▸ Your instructions
Which lines of the entries below include "eraser"? List them all.
Extracted records START
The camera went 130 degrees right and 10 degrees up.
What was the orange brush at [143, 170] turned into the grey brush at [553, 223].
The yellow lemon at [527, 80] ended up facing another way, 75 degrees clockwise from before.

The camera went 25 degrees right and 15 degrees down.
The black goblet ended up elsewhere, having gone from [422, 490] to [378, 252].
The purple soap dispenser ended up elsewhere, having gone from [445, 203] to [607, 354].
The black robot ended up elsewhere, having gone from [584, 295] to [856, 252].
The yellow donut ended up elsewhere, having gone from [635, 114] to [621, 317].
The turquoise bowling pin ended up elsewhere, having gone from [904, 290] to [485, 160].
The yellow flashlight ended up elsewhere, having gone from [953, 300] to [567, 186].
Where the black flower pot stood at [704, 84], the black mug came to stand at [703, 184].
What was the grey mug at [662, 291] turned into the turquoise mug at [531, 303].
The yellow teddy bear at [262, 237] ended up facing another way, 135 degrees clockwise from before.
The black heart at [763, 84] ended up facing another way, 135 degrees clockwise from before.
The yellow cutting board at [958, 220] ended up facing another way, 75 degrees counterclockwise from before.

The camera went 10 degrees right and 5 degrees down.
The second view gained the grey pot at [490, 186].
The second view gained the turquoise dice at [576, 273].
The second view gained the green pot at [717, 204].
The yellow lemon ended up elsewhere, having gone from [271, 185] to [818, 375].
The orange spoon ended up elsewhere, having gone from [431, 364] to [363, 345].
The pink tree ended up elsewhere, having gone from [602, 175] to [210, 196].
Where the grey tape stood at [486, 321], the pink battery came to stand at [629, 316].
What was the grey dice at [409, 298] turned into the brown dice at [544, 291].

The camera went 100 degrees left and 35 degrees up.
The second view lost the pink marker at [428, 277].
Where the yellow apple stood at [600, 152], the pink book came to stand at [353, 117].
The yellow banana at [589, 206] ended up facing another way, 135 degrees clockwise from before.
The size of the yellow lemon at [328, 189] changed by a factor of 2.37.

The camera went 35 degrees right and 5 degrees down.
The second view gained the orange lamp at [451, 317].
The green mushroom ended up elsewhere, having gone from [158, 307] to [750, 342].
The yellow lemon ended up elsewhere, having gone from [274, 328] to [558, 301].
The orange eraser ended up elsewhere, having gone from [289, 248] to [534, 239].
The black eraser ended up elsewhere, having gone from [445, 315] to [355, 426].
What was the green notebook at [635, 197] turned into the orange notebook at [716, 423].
Extracted records END
▸ Exercise result
The orange eraser ended up elsewhere, having gone from [289, 248] to [534, 239].
The black eraser ended up elsewhere, having gone from [445, 315] to [355, 426].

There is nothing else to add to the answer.